# EXERCISE DETAILS:
Write the records out exactly as shown. No pictures.

Records excerpted from a collection
▼▼▼

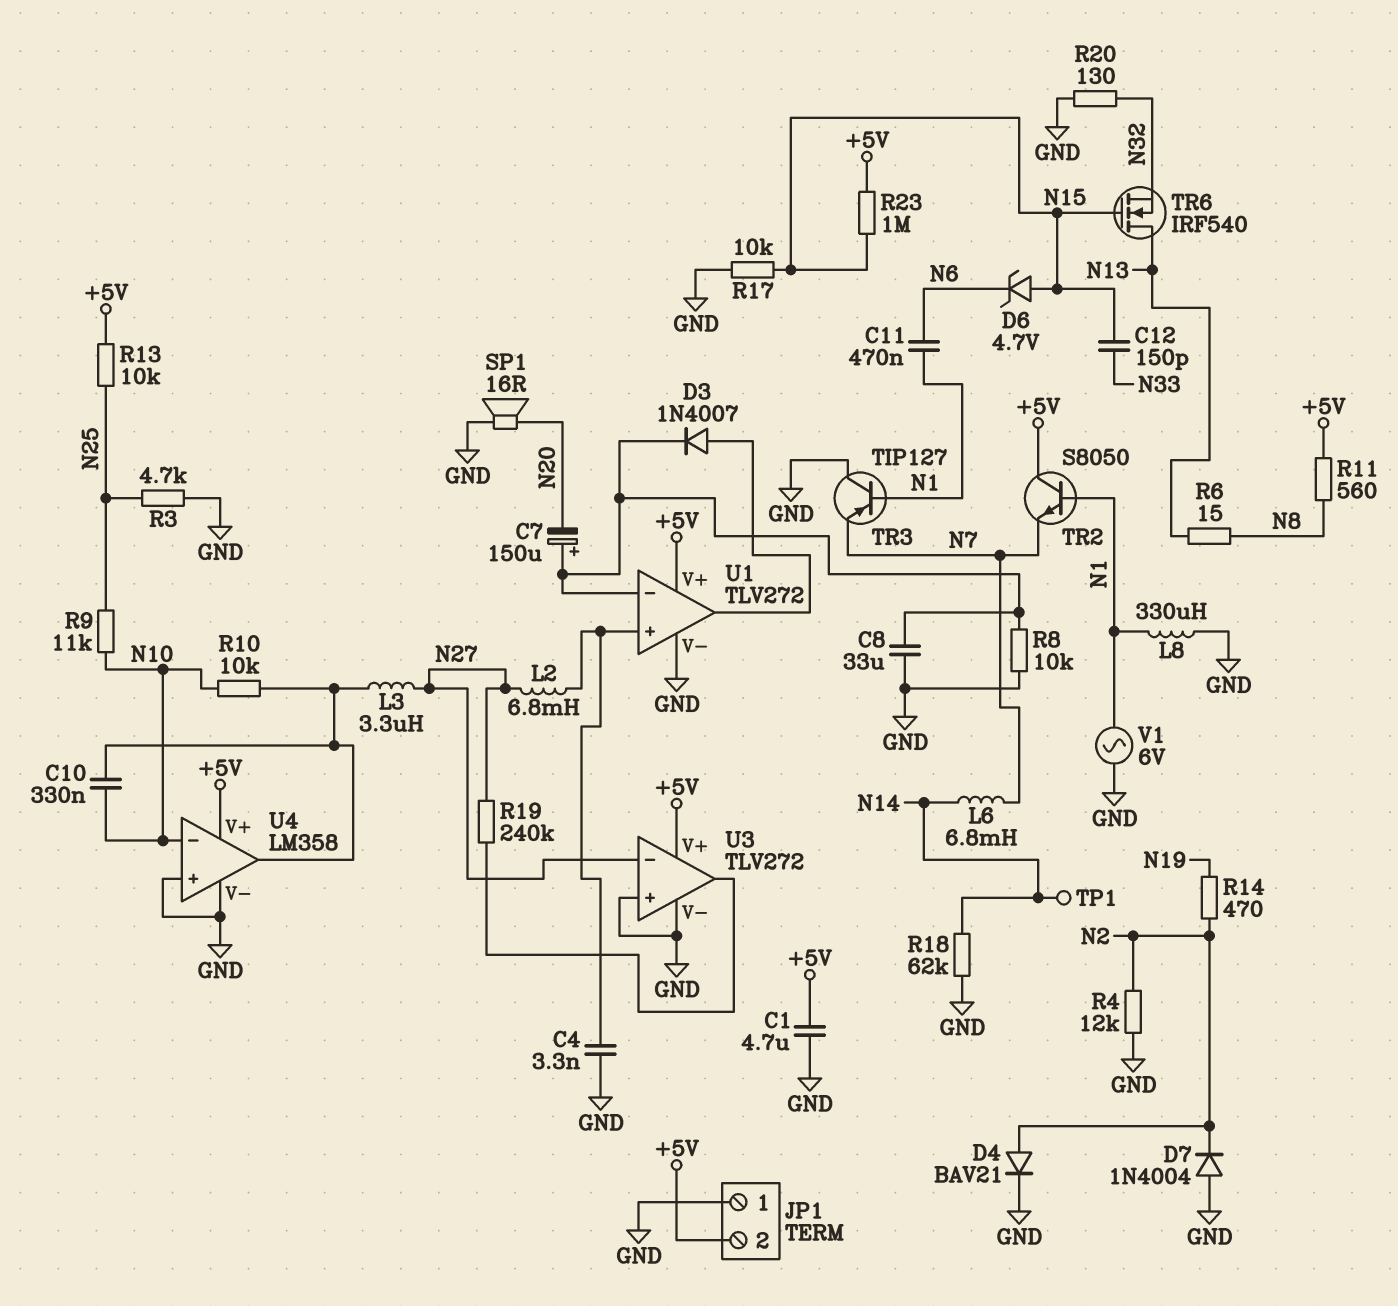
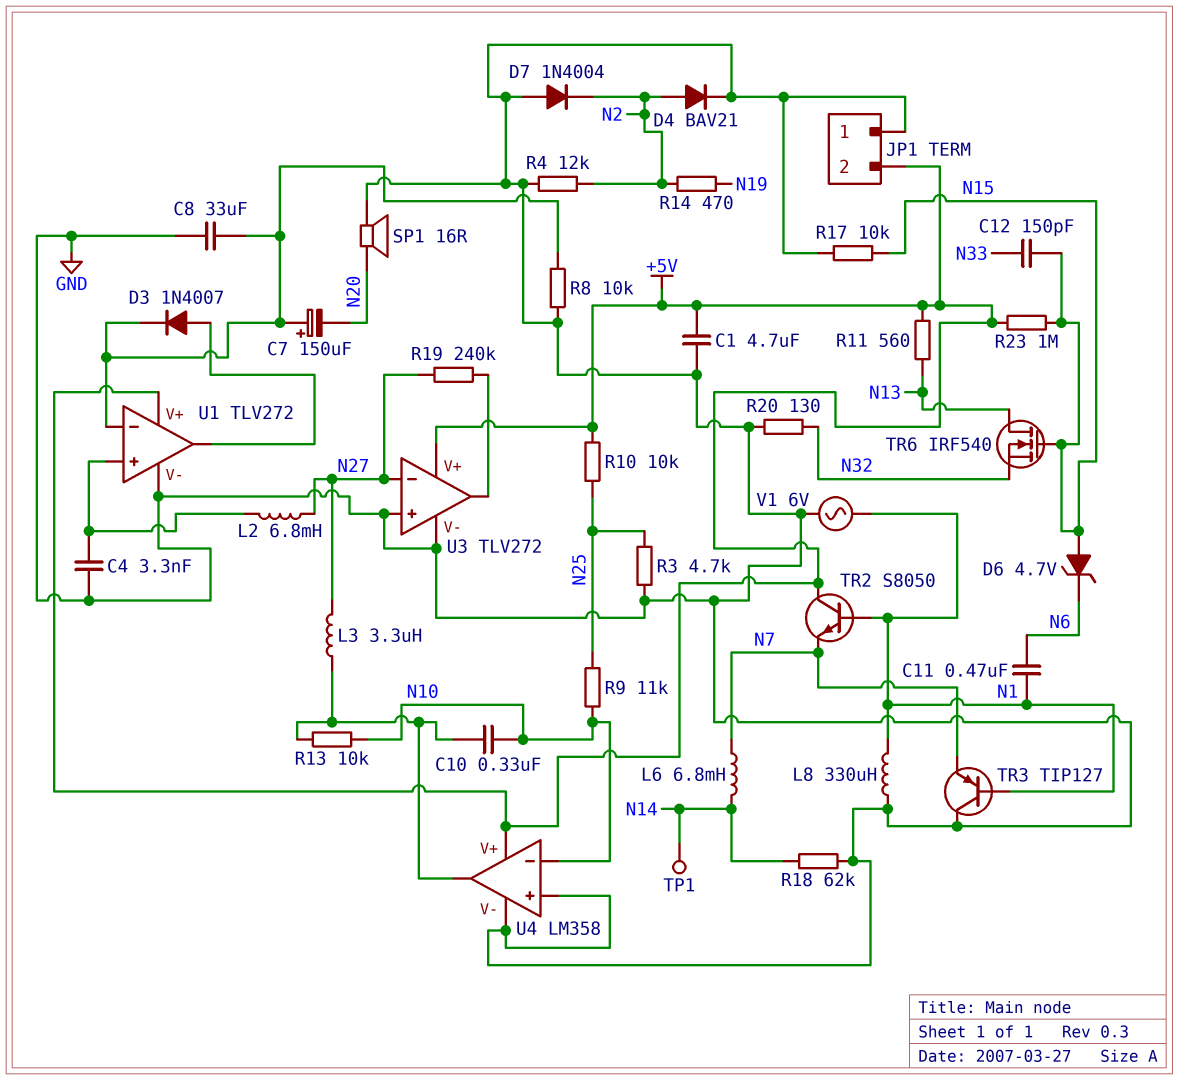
R6: 15 (N8, N13) -> none
R10: 10k (N10, U4/out) -> 10k (+5V, N25)
R11: 560 (+5V, N8) -> 560 (+5V, N13)
R13: 10k (+5V, N25) -> 10k (N10, U4/out)

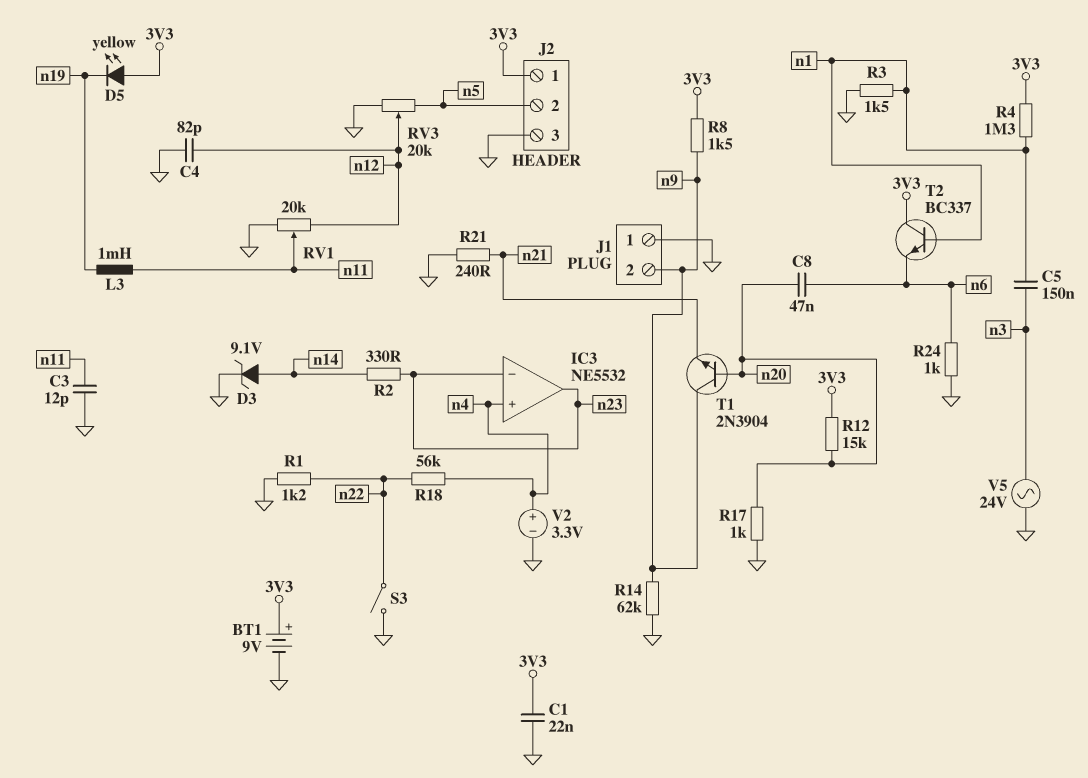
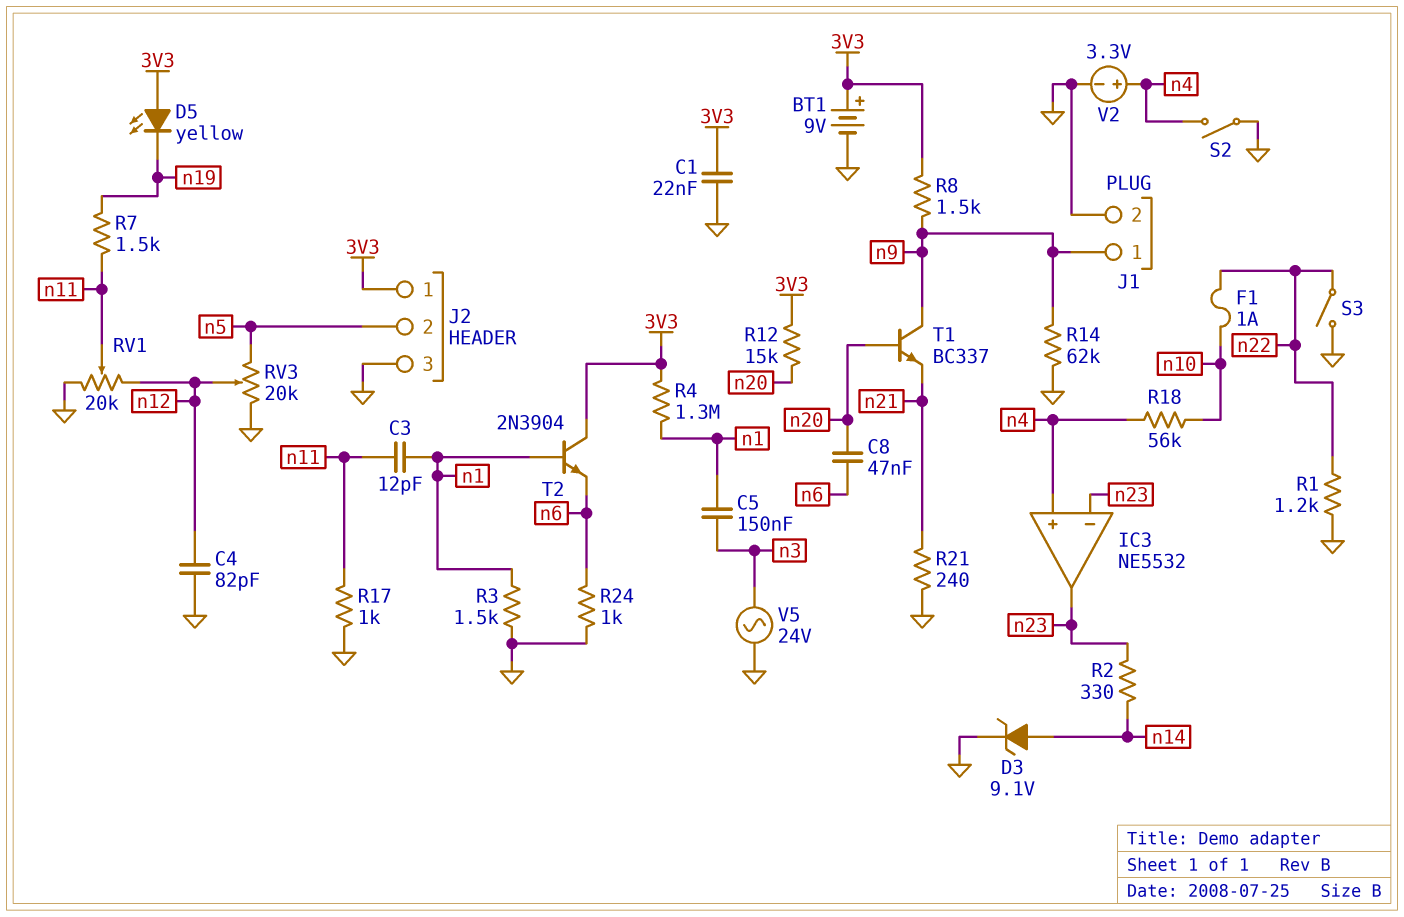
C3: 12pF (GND, n11) -> 12pF (n1, n11)
F1: none -> 1A (n10, n22)
J1 pin 1: GND -> n9
J1 pin 2: n9 -> GND
L3: 1mH (n11, n19) -> none
R7: none -> 1.5k (n11, n19)
R17: 1k (GND, n20) -> 1k (GND, n11)
R18: 56k (n4, n22) -> 56k (n4, n10)
S2: none -> switch (GND, n4)
T1: NPN 2N3904 (B n20, C n9, E n21) -> NPN BC337 (B n20, C n9, E n21)
T2: NPN BC337 (B n1, C 3V3, E n6) -> NPN 2N3904 (B n1, C 3V3, E n6)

▲▲▲

# EXPECTED OUTPUT:
R6: 15 (N8, N13) -> none
R10: 10k (N10, U4/out) -> 10k (+5V, N25)
R11: 560 (+5V, N8) -> 560 (+5V, N13)
R13: 10k (+5V, N25) -> 10k (N10, U4/out)

C3: 12pF (GND, n11) -> 12pF (n1, n11)
F1: none -> 1A (n10, n22)
J1 pin 1: GND -> n9
J1 pin 2: n9 -> GND
L3: 1mH (n11, n19) -> none
R7: none -> 1.5k (n11, n19)
R17: 1k (GND, n20) -> 1k (GND, n11)
R18: 56k (n4, n22) -> 56k (n4, n10)
S2: none -> switch (GND, n4)
T1: NPN 2N3904 (B n20, C n9, E n21) -> NPN BC337 (B n20, C n9, E n21)
T2: NPN BC337 (B n1, C 3V3, E n6) -> NPN 2N3904 (B n1, C 3V3, E n6)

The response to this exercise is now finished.